▶ **STUDY MATERIAL**:

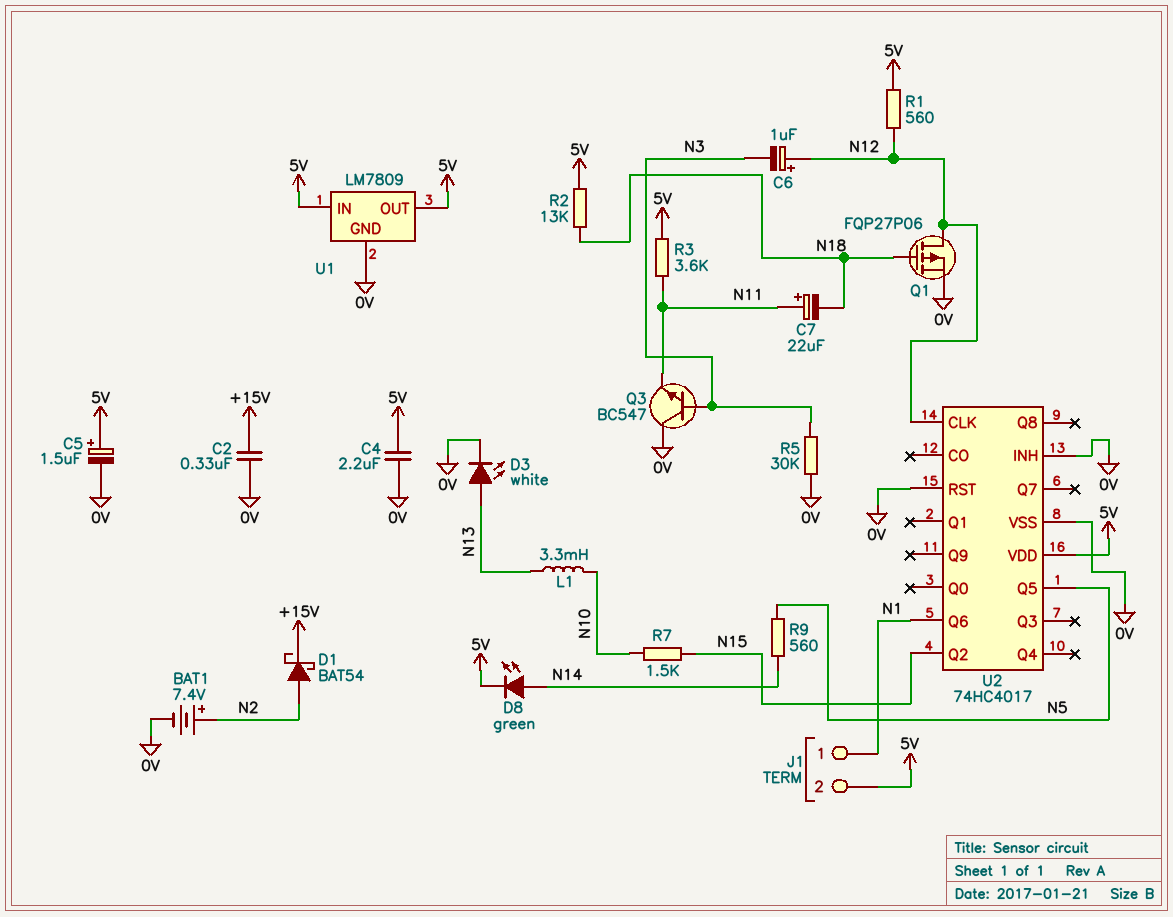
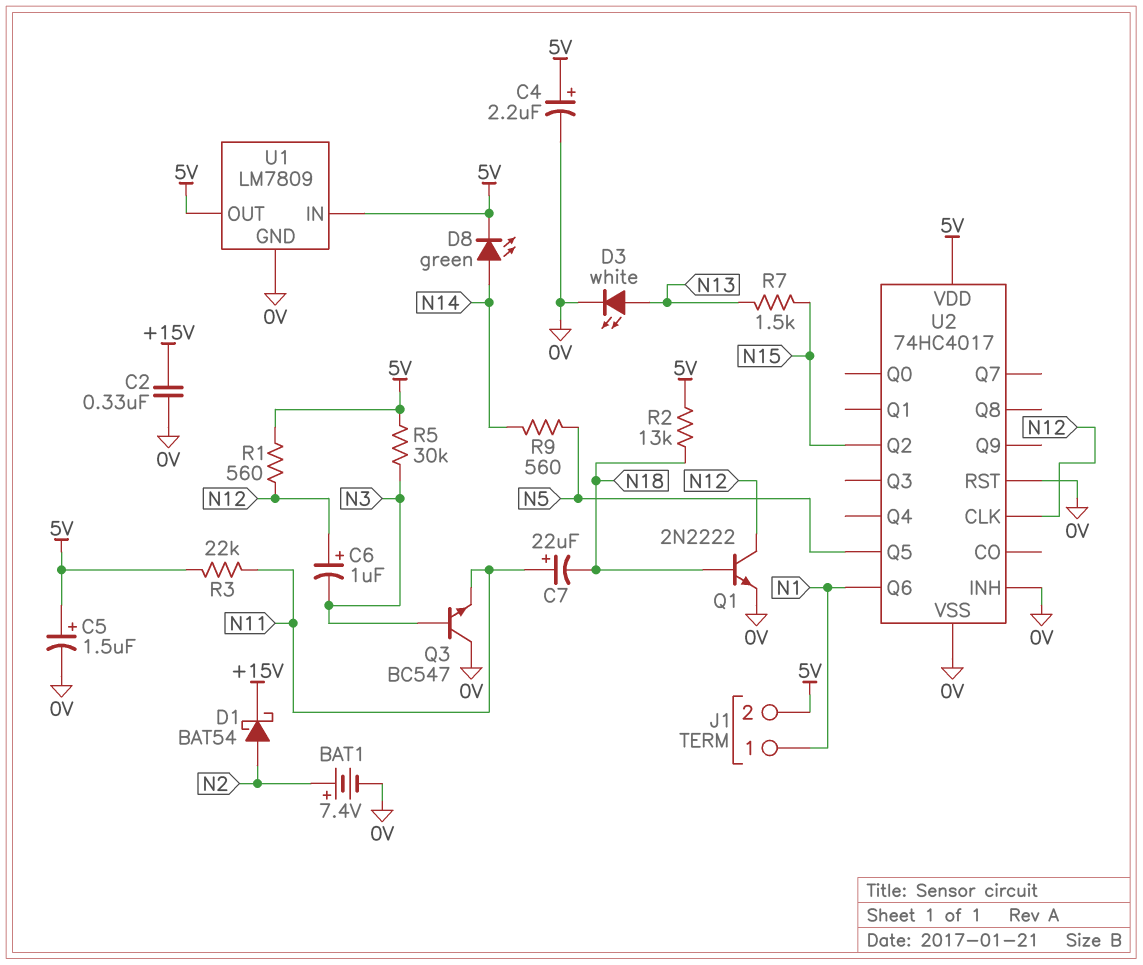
C4: 2.2uF (0V, 5V) -> 2.2uF (plus 5V, minus 0V)
L1: 3.3mH (N10, N13) -> none
Q1: PMOS FQP27P06 (G N18, D N12, S 0V) -> NPN 2N2222 (B N18, C N12, E 0V)
R3: 3.6k (5V, N11) -> 22k (5V, N11)
R5: 30k (0V, N3) -> 30k (5V, N3)
R7: 1.5k (N10, N15) -> 1.5k (N13, N15)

▶ **WORK REQUIRED**: Return, without any change, the lines from the one holding "L1: 3.3mH (N10, N13) -> none" through the end of the listing, and only those.

▶ **SOLUTION TO THIS PROBLEM**:
L1: 3.3mH (N10, N13) -> none
Q1: PMOS FQP27P06 (G N18, D N12, S 0V) -> NPN 2N2222 (B N18, C N12, E 0V)
R3: 3.6k (5V, N11) -> 22k (5V, N11)
R5: 30k (0V, N3) -> 30k (5V, N3)
R7: 1.5k (N10, N15) -> 1.5k (N13, N15)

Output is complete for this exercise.